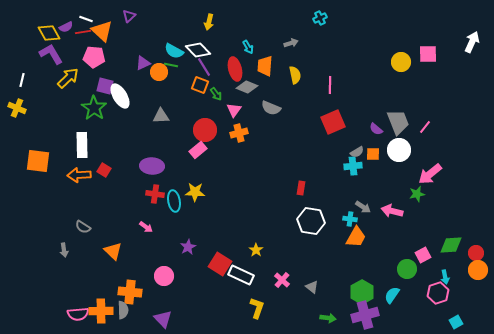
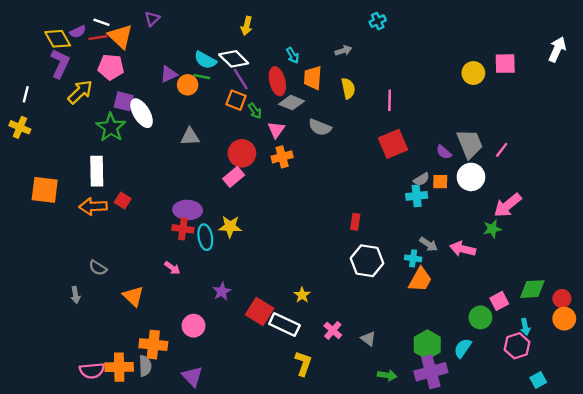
purple L-shape: (51, 54) -> (60, 64), turned 55
purple ellipse: (152, 166) -> (188, 210), moved

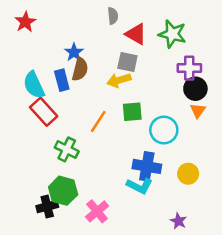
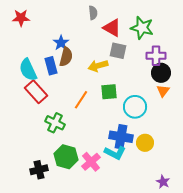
red star: (25, 22) -> (21, 18), turned 30
gray square: (127, 62) -> (118, 51), moved
yellow circle: (188, 174) -> (145, 143), moved
green hexagon: (63, 191) -> (66, 157), moved
pink cross: (97, 211) -> (91, 162), moved
purple star: (178, 221) -> (163, 182), moved

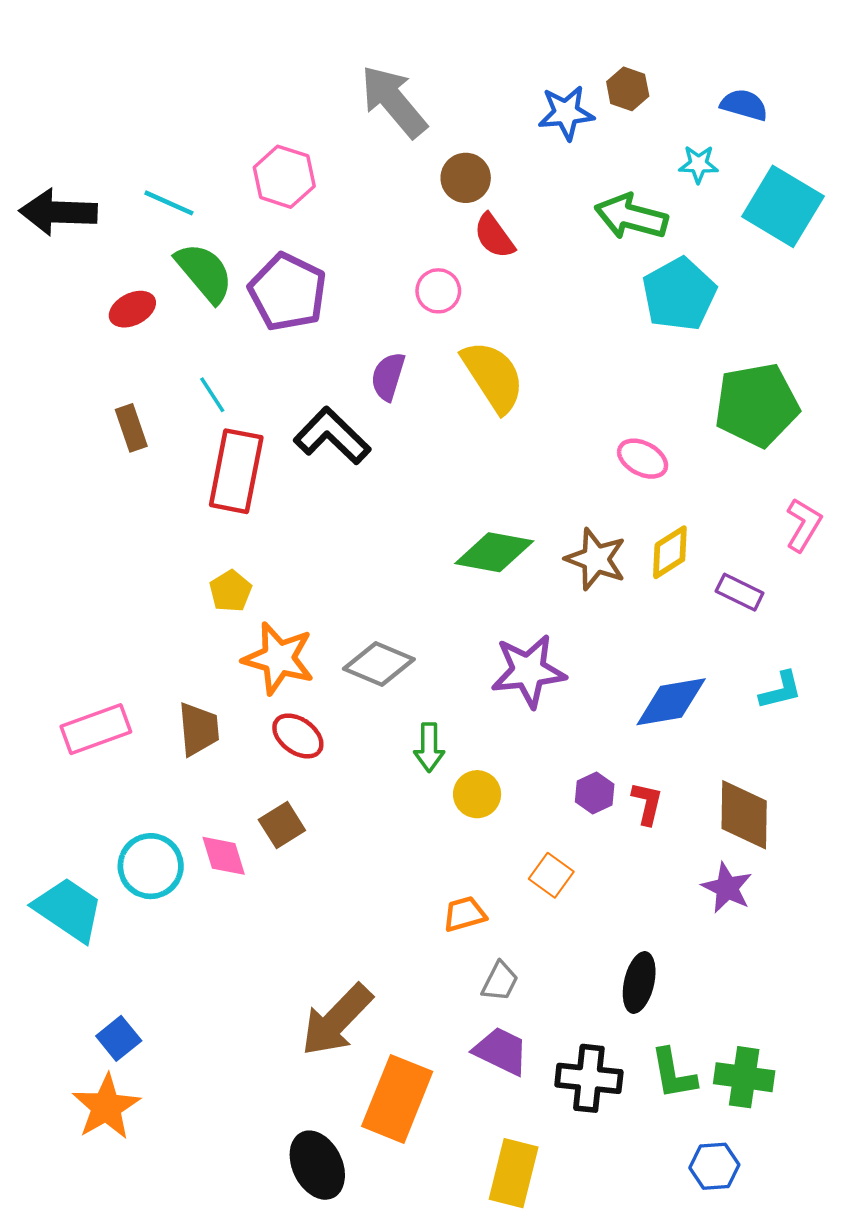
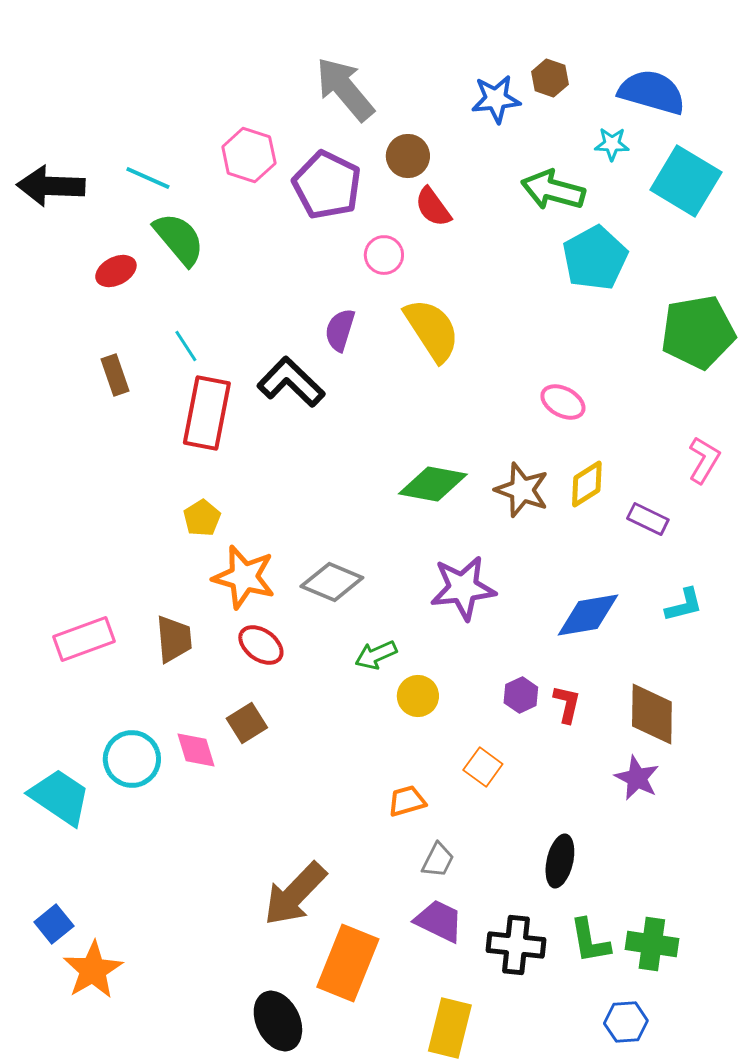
blue semicircle: (744, 105) -> (652, 92), size x1.6
purple pentagon: (288, 292) -> (327, 185), moved
green pentagon: (757, 405) -> (698, 332), moved
green arrow: (429, 747) -> (376, 655), turned 66
blue square: (119, 1038) -> (54, 924), moved

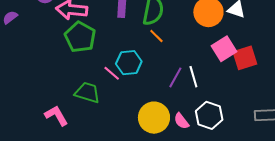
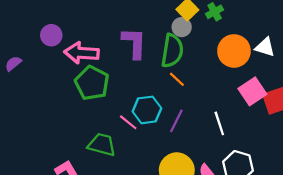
purple line: (175, 77) -> (176, 121), moved

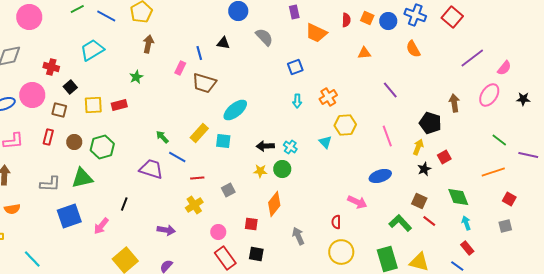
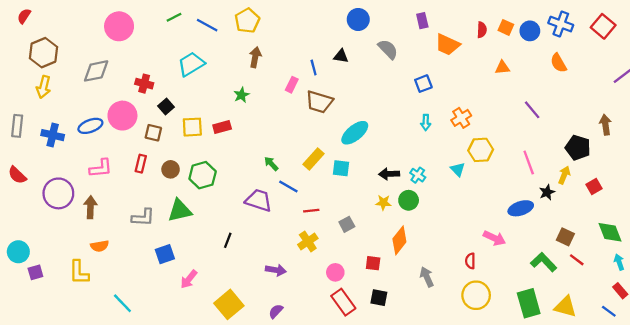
black star: (424, 169) -> (547, 192), moved
blue square: (69, 216) -> (165, 254), size x0.7
pink arrow: (101, 226) -> (189, 279), moved

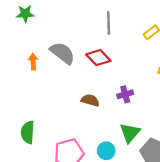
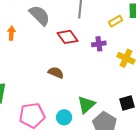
gray semicircle: (62, 53) -> (40, 15), moved
purple cross: (125, 94) -> (99, 44), moved

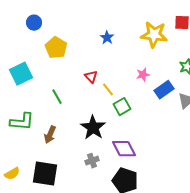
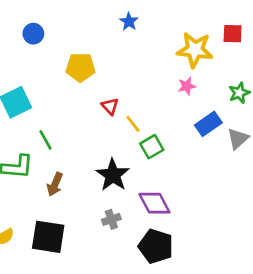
blue star: (107, 38) -> (129, 22), moved
yellow pentagon: (56, 48) -> (80, 67), moved, turned -30
pink star: (143, 75) -> (187, 86), moved
green line: (57, 97) -> (45, 140), moved

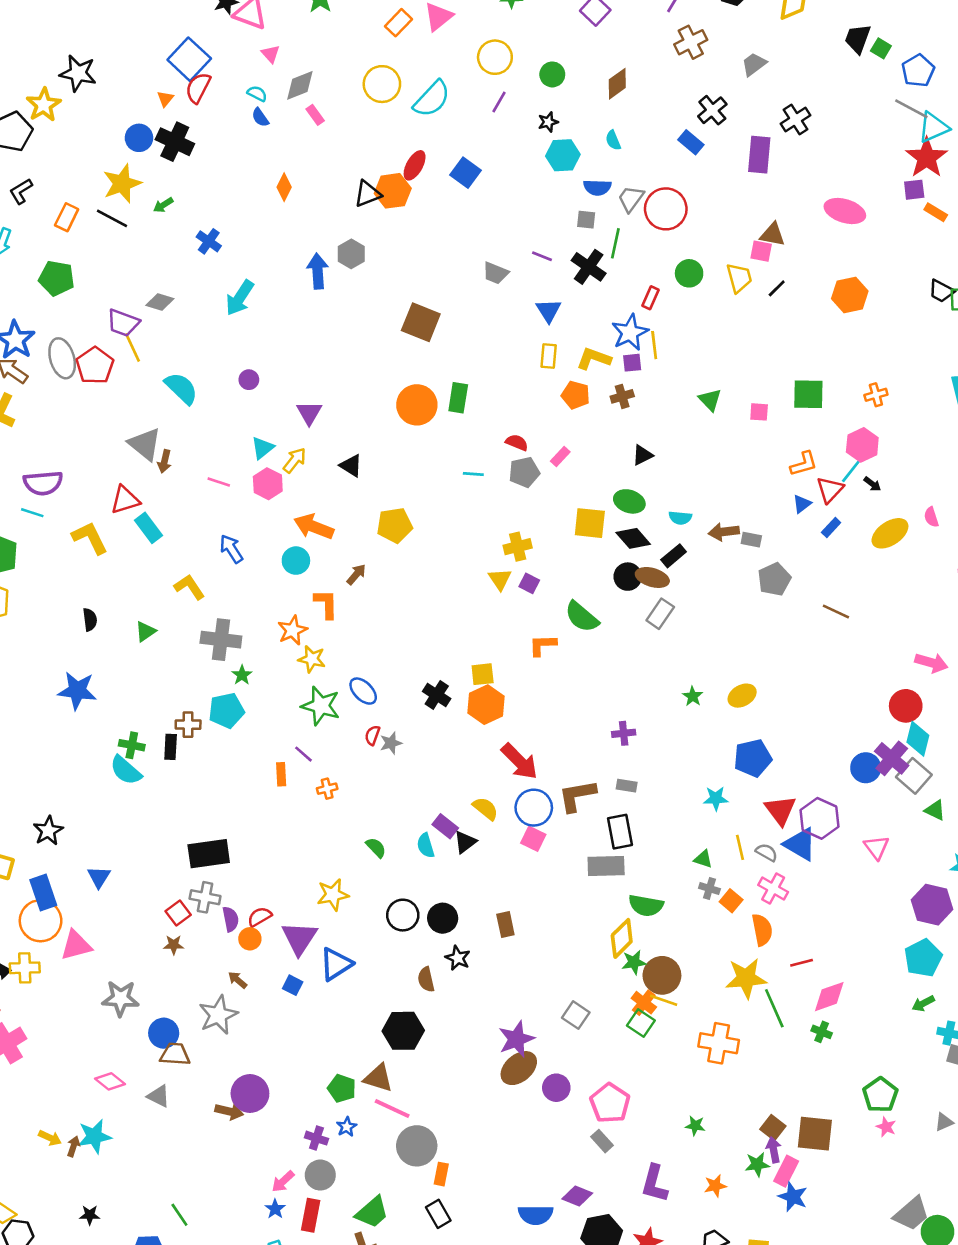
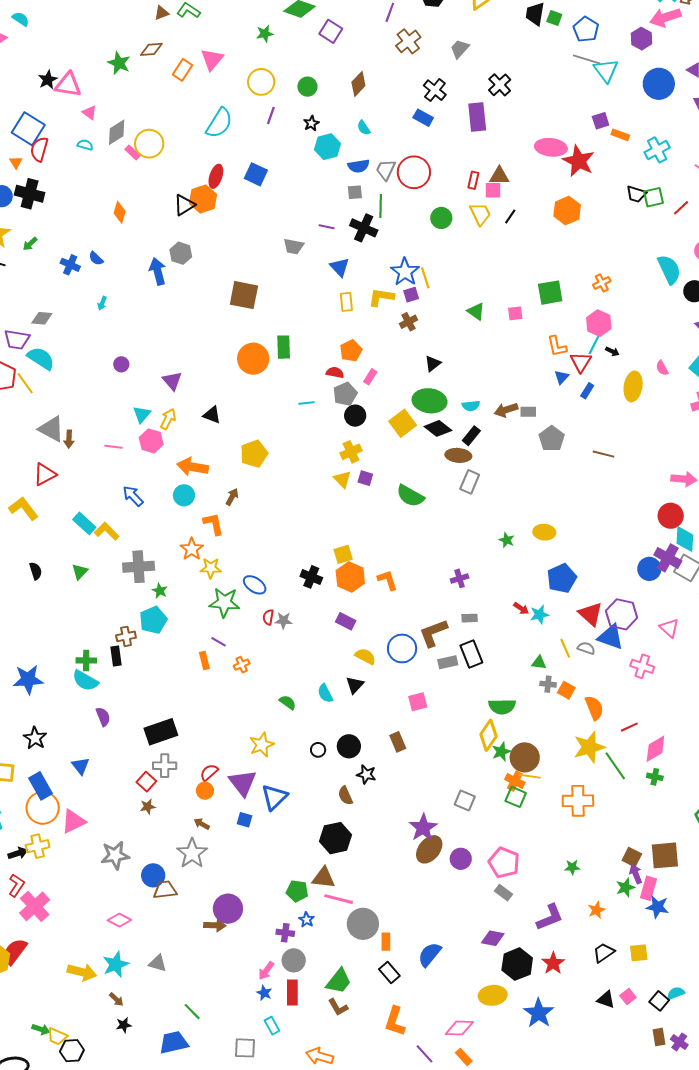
yellow circle: (382, 84) -> (149, 144), moved
blue semicircle: (260, 117) -> (96, 258), moved
cyan triangle: (933, 127) -> (606, 70), turned -32
red star: (927, 158) -> (579, 161), moved
cyan arrow: (240, 298) -> (102, 303), size x0.5
red rectangle: (651, 298) -> (473, 180), moved
yellow line: (133, 348) -> (25, 383), moved
cyan semicircle: (181, 388) -> (41, 358), moved
orange pentagon: (576, 395) -> (351, 351), moved, turned -30
orange L-shape: (804, 464) -> (557, 346), turned 105
green ellipse: (629, 501) -> (430, 401), size x1.4
yellow square: (590, 523) -> (403, 423), turned -32
cyan rectangle: (148, 528) -> (84, 523), moved
yellow ellipse: (890, 533) -> (633, 386), turned -36
black circle: (628, 577) -> (355, 416), moved
orange L-shape: (543, 645) -> (388, 580), moved, turned 85
blue star: (77, 691) -> (28, 679), moved
yellow ellipse: (742, 696) -> (544, 532), turned 45
gray star: (391, 743) -> (283, 620), turned 30
red arrow: (520, 761) -> (521, 608), moved, size x0.5
purple rectangle: (445, 826) -> (346, 621), moved
pink square: (533, 839) -> (418, 702), moved, turned -30
gray rectangle: (606, 866) -> (448, 662), moved, size x0.7
pink cross: (773, 888) -> (642, 666), moved
black circle: (403, 915) -> (318, 750), size x0.6
purple semicircle: (231, 919) -> (103, 717), moved
gray triangle: (159, 1096) -> (158, 963), moved
yellow arrow: (50, 1138) -> (82, 972), size x1.6
brown arrow: (73, 1146) -> (116, 999), moved, turned 126
purple L-shape: (654, 1184) -> (550, 917), turned -116
blue semicircle: (536, 1215) -> (430, 954), moved, turned 140

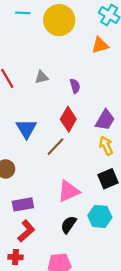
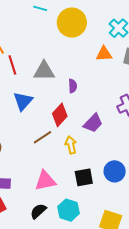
gray triangle: (42, 77) -> (44, 71), size x1.6
blue triangle: (26, 129) -> (23, 101), moved
yellow arrow: (106, 146) -> (71, 145), moved

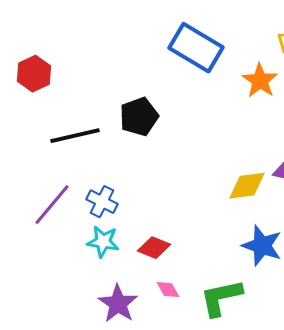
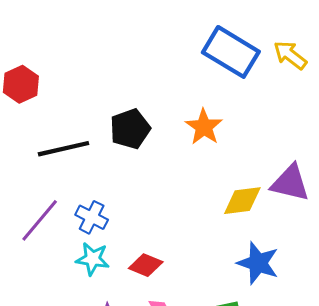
blue rectangle: (196, 48) -> (231, 52), moved
orange star: (260, 81) -> (204, 127), moved

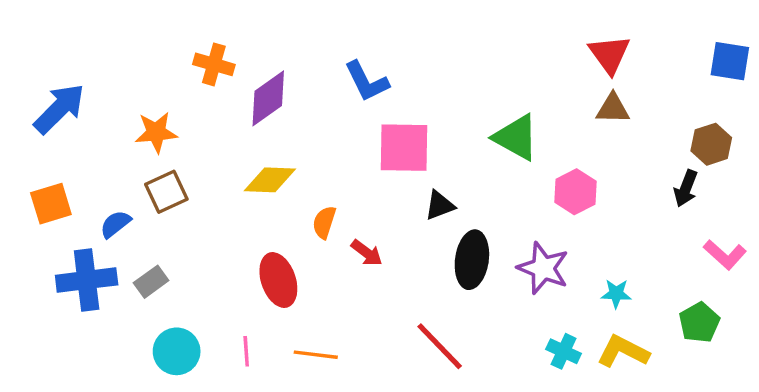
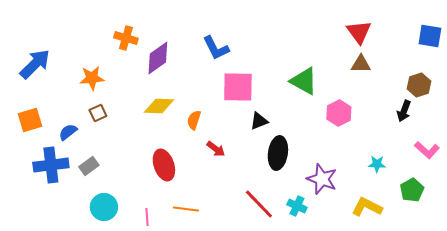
brown square: (166, 192) -> (98, 113), size x0.7
orange semicircle: (324, 222) -> (194, 120), moved
purple star: (543, 268) -> (322, 179), moved
cyan star: (616, 294) -> (377, 164), moved
pink line: (246, 351) -> (147, 217), moved
cyan cross: (564, 351) -> (297, 206), moved

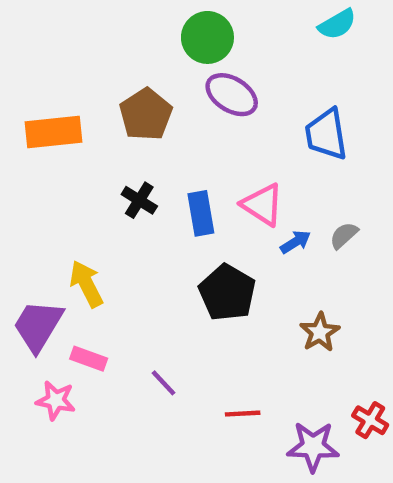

□ □ □ □ □ □ □

Read the data above and pull out each line that holds the string "cross".

pink cross: (97, 211) -> (91, 162), moved
purple cross: (125, 94) -> (99, 44), moved
pink cross: (773, 888) -> (642, 666), moved
cyan cross: (564, 351) -> (297, 206), moved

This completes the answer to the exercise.